## ASSIGNED TASK
Extract the full listing verbatim and drop any pictures from your copy.

## DATA SUPPLIED
···

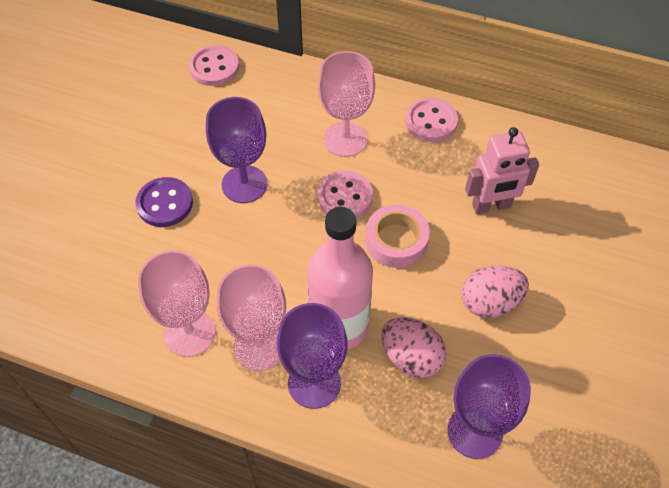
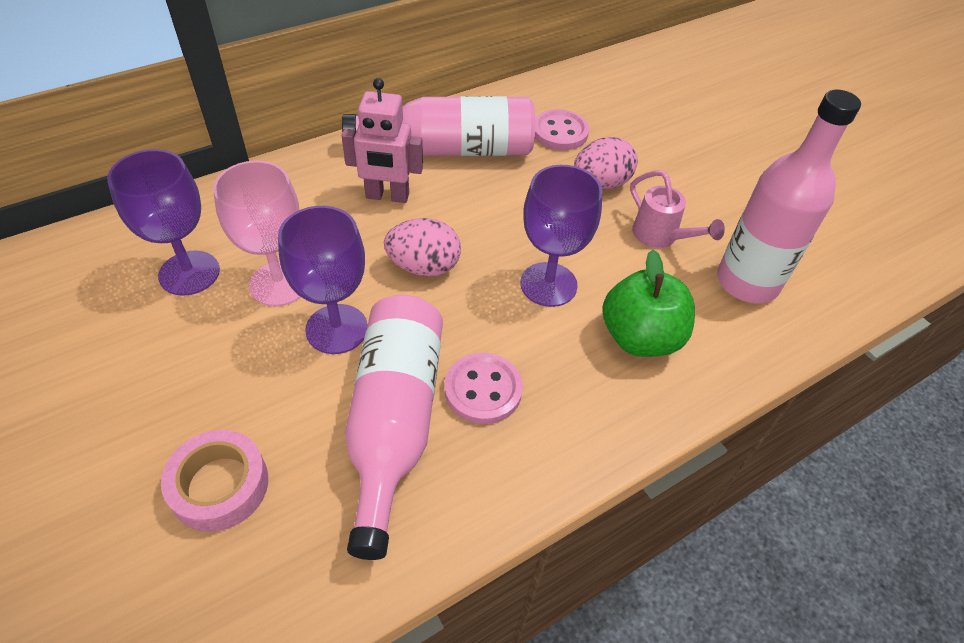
green apple: 0 -> 1
pink bottle: 1 -> 3
pink button: 3 -> 2
pink goblet: 3 -> 1
pink watering can: 0 -> 1
purple button: 1 -> 0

···

## WRITTEN SOLUTION
green apple: 0 -> 1
pink bottle: 1 -> 3
pink button: 3 -> 2
pink goblet: 3 -> 1
pink watering can: 0 -> 1
purple button: 1 -> 0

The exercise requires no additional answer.